**Task brief:** Using the data below, return word for word every line from the one holding "none -> purple 2x2 brick [402,364,530,487]" down to the one holding "none -> pink 1x4 brick [458,174,622,316]". Leave pictures out.
(Material for this task begins)
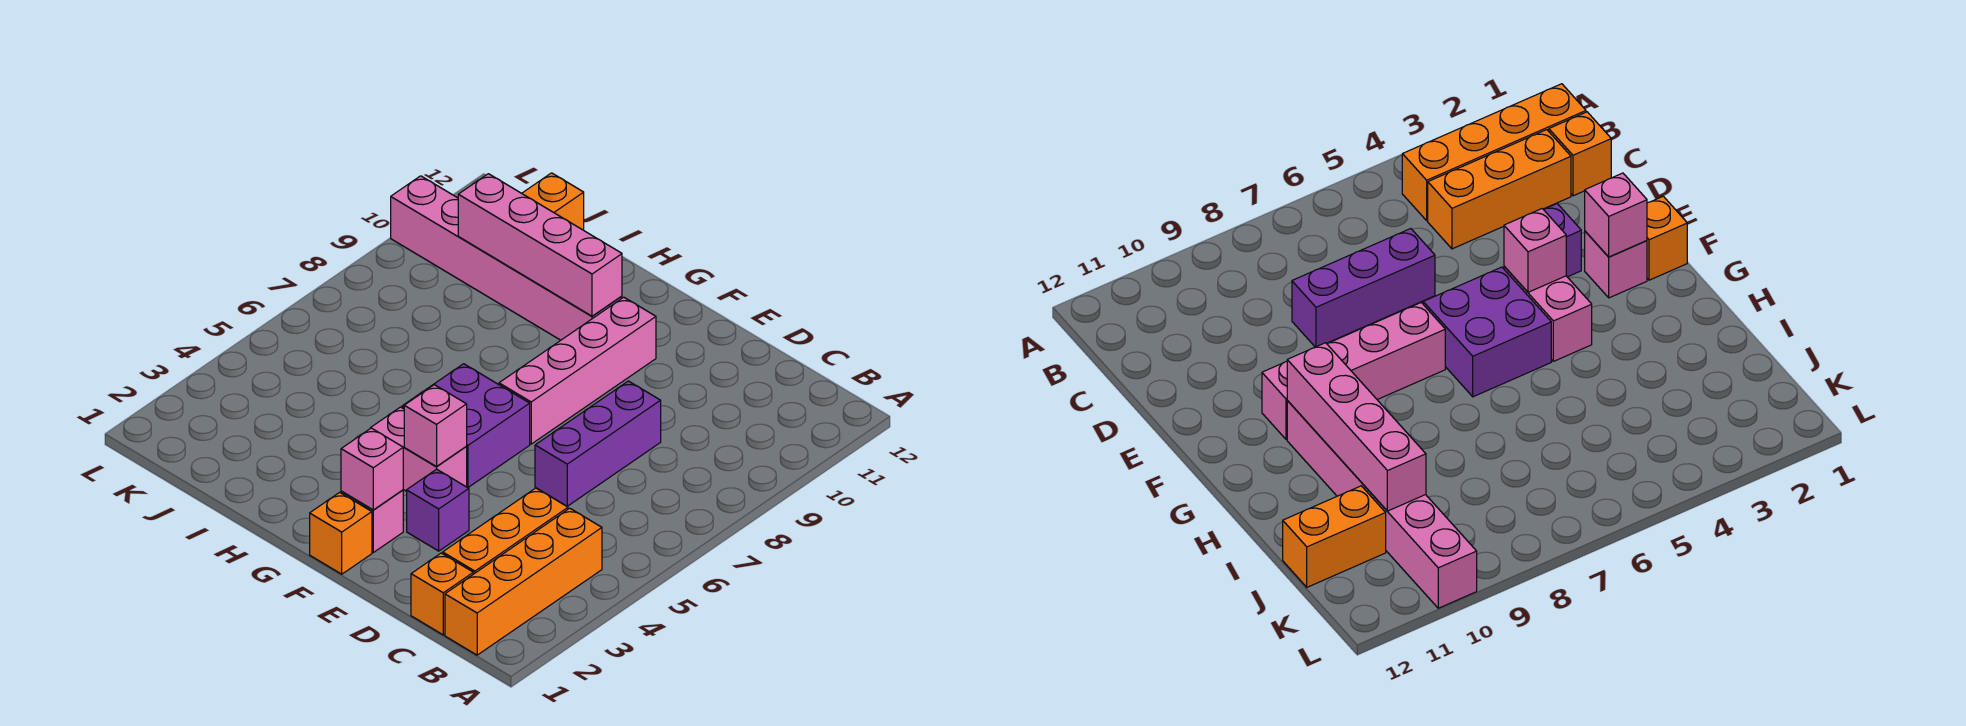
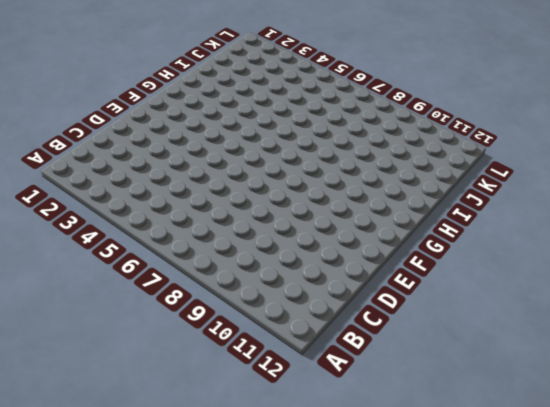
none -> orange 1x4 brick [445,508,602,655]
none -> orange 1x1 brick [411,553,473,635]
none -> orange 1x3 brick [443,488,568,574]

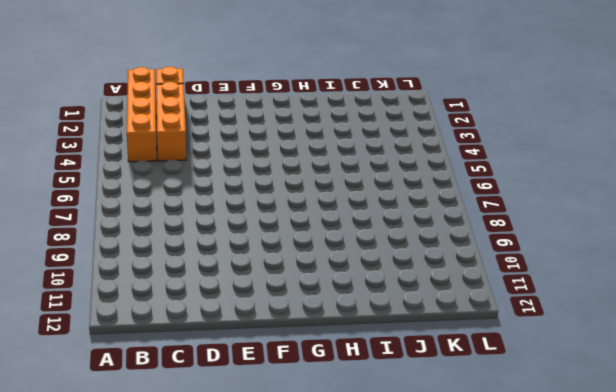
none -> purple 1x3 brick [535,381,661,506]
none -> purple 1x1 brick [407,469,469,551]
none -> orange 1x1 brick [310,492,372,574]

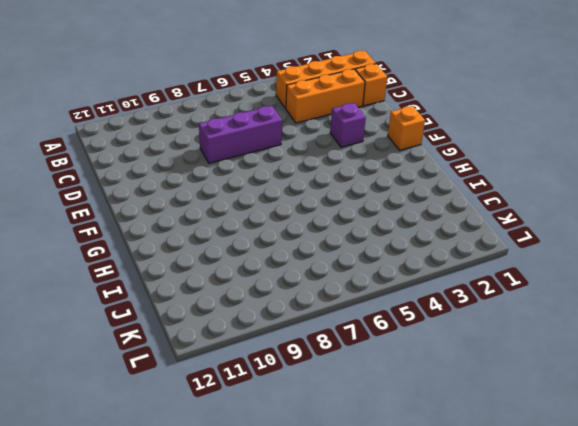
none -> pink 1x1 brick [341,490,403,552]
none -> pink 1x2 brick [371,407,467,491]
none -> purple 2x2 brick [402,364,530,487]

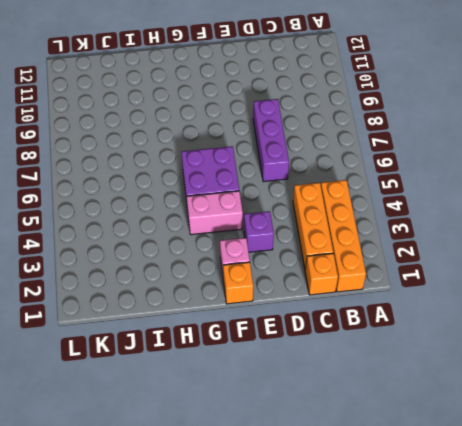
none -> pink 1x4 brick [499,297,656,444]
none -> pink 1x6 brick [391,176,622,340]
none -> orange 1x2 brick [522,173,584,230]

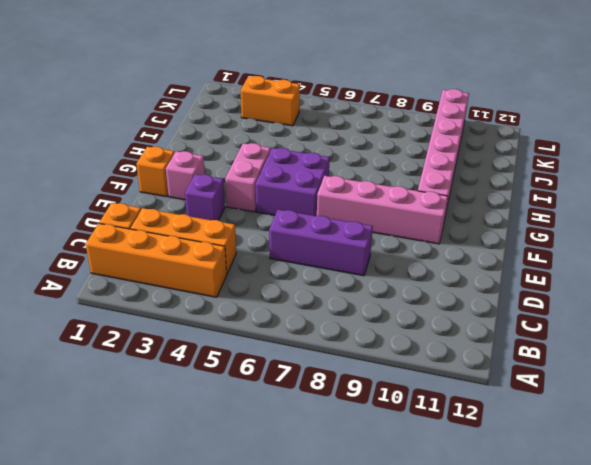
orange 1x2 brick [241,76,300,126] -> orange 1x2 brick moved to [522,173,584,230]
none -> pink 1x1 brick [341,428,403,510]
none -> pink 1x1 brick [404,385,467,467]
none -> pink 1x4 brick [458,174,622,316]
(Material for this task ends)
(Material for this task begins)
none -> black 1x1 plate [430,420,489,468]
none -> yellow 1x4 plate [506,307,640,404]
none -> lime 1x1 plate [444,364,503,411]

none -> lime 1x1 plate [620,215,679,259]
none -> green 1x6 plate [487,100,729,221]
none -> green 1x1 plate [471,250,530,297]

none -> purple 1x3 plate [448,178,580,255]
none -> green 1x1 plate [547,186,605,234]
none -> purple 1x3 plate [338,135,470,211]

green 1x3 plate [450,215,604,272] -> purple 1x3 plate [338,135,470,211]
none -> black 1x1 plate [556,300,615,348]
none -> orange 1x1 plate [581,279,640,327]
(Material for this task ends)
**Completed task:**
none -> purple 2x2 brick [402,364,530,487]

none -> pink 1x4 brick [499,297,656,444]
none -> pink 1x6 brick [391,176,622,340]
none -> orange 1x2 brick [522,173,584,230]

orange 1x2 brick [241,76,300,126] -> orange 1x2 brick moved to [522,173,584,230]
none -> pink 1x1 brick [341,428,403,510]
none -> pink 1x1 brick [404,385,467,467]
none -> pink 1x4 brick [458,174,622,316]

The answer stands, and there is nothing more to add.